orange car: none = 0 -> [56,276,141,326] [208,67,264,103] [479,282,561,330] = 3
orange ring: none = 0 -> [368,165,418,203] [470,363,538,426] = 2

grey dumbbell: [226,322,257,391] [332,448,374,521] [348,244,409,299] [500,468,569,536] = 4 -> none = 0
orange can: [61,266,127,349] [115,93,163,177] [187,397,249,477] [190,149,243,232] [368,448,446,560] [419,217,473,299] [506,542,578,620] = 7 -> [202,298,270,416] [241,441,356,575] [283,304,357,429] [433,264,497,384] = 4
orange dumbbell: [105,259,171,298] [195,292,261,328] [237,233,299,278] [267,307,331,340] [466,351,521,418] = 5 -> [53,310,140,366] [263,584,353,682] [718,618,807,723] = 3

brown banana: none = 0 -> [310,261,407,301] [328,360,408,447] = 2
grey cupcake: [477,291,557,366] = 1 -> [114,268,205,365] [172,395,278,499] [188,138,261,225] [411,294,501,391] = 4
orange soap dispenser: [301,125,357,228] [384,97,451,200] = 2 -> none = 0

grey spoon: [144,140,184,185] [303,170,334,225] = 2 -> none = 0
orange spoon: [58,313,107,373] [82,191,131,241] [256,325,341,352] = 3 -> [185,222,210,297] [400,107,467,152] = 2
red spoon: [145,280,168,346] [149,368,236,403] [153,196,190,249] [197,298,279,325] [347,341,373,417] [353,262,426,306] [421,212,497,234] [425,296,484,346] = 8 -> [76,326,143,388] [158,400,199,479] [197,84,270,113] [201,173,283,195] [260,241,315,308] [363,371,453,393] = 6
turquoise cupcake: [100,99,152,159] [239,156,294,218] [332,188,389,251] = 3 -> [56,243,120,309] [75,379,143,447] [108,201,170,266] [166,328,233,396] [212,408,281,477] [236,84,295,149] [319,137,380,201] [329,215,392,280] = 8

***

» **Task to carry out**
Beginning with the line containing "orange dumbbell: [105,259,171,298]" and ending with the line containing "grey spoon: [144,140,184,185]", extract those lines exactly from the listing above, and only those.

» **Task result**
orange dumbbell: [105,259,171,298] [195,292,261,328] [237,233,299,278] [267,307,331,340] [466,351,521,418] = 5 -> [53,310,140,366] [263,584,353,682] [718,618,807,723] = 3

brown banana: none = 0 -> [310,261,407,301] [328,360,408,447] = 2
grey cupcake: [477,291,557,366] = 1 -> [114,268,205,365] [172,395,278,499] [188,138,261,225] [411,294,501,391] = 4
orange soap dispenser: [301,125,357,228] [384,97,451,200] = 2 -> none = 0

grey spoon: [144,140,184,185] [303,170,334,225] = 2 -> none = 0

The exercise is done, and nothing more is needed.